What you will do
Among the records below, find the line that has "shifted | goma"; from there, give the lines again exactly, and stop after the line that has "shifted | limón".

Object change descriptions
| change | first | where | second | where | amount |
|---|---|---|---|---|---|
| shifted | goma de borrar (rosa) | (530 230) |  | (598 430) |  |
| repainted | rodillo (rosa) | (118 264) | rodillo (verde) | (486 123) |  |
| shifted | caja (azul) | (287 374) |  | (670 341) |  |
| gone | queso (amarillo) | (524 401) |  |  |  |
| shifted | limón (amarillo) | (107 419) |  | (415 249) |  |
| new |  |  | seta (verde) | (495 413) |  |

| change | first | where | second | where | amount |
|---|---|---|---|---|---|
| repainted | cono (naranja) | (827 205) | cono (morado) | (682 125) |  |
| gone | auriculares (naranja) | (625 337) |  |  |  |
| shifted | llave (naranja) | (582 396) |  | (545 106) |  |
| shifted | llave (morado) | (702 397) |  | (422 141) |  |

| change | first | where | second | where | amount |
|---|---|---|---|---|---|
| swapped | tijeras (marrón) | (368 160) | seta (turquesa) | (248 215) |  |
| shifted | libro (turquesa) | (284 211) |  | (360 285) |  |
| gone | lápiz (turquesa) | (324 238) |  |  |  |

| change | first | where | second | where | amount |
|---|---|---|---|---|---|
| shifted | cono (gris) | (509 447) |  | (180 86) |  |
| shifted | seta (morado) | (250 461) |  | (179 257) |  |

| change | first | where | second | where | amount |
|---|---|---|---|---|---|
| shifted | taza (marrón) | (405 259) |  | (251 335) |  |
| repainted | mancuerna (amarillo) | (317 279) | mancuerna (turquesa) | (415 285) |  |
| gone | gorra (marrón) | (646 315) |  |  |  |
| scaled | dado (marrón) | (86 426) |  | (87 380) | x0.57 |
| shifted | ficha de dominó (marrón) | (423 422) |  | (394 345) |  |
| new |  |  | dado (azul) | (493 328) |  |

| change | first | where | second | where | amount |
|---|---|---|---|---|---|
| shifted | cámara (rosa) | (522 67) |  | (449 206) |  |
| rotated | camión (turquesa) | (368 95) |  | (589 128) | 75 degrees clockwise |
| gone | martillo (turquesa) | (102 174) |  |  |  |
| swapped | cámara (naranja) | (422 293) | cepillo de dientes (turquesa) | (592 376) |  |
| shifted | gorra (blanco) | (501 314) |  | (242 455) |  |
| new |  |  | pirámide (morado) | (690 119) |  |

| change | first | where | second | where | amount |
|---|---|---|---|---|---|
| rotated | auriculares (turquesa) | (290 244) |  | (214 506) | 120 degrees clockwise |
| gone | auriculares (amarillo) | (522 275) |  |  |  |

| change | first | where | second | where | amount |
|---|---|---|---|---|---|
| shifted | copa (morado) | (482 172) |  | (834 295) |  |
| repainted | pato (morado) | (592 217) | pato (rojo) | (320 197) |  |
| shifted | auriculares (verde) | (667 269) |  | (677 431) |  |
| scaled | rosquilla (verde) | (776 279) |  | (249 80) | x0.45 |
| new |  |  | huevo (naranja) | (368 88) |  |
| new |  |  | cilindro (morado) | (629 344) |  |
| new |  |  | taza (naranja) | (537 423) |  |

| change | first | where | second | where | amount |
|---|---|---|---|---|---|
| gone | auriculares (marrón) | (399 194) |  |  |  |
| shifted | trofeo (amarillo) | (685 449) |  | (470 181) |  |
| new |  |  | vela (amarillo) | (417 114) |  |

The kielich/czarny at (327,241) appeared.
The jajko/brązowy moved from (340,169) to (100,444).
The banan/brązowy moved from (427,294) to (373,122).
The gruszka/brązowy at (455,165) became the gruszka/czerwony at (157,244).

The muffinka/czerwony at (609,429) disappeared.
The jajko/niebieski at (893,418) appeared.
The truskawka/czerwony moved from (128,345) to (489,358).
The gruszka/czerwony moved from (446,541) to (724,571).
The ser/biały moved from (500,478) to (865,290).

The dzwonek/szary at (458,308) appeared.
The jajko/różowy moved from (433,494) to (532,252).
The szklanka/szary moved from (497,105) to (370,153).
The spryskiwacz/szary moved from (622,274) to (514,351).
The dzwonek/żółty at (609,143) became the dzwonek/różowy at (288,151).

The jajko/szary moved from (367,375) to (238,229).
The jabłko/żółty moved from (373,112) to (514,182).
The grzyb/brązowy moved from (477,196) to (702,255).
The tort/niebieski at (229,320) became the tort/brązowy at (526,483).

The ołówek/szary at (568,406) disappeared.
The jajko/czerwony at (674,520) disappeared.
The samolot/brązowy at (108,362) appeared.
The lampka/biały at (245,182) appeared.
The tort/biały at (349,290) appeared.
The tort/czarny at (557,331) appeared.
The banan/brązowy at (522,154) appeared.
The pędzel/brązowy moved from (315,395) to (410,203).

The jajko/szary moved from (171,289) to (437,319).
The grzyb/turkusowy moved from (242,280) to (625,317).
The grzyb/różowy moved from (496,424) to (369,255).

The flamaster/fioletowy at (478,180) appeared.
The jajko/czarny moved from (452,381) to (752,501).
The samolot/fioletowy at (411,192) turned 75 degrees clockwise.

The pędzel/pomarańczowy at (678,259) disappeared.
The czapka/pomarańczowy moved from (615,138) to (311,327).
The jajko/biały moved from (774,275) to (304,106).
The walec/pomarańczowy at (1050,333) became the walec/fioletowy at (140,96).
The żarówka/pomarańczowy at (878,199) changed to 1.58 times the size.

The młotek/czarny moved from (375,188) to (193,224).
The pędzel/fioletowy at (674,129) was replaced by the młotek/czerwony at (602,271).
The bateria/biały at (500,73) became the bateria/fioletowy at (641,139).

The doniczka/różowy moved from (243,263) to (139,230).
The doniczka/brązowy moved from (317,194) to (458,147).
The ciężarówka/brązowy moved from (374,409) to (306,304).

Result for this exercise
| shifted | goma de borrar (rosa) | (530 230) |  | (598 430) |  |
| repainted | rodillo (rosa) | (118 264) | rodillo (verde) | (486 123) |  |
| shifted | caja (azul) | (287 374) |  | (670 341) |  |
| gone | queso (amarillo) | (524 401) |  |  |  |
| shifted | limón (amarillo) | (107 419) |  | (415 249) |  |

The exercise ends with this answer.